DIRECTIONS FOR THIS TASK
What is the number of lines below that contain the string "yellow"? Give it and nothing else.

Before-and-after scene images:
=== Begin Enclosure ===
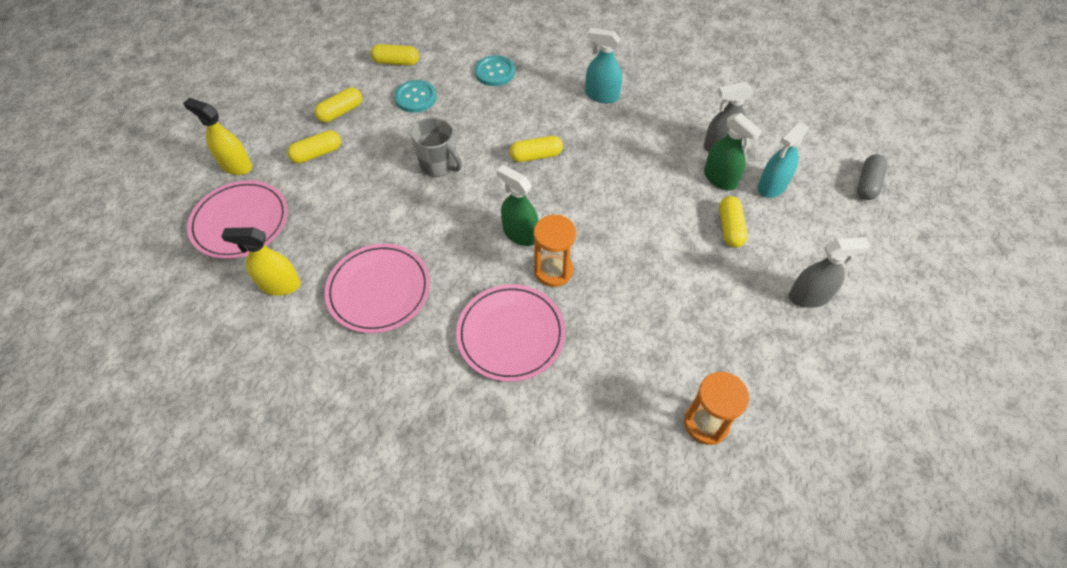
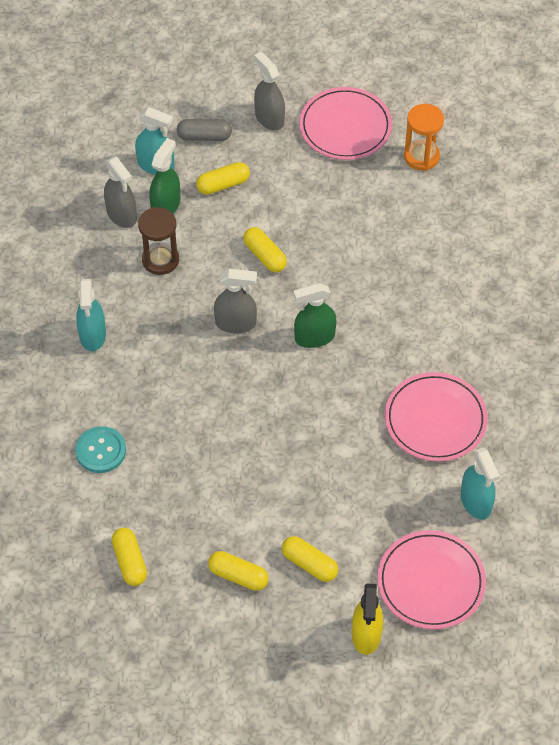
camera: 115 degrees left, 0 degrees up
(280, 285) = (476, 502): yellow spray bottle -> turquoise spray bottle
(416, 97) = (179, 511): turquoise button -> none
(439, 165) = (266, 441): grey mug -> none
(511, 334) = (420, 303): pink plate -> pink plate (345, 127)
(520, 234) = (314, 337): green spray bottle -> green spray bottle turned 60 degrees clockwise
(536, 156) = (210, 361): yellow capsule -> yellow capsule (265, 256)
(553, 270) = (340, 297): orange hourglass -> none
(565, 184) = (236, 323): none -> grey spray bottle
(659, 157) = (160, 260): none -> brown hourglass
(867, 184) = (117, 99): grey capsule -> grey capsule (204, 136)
=== End Enclosure ===
EXPECTED ANSWER
2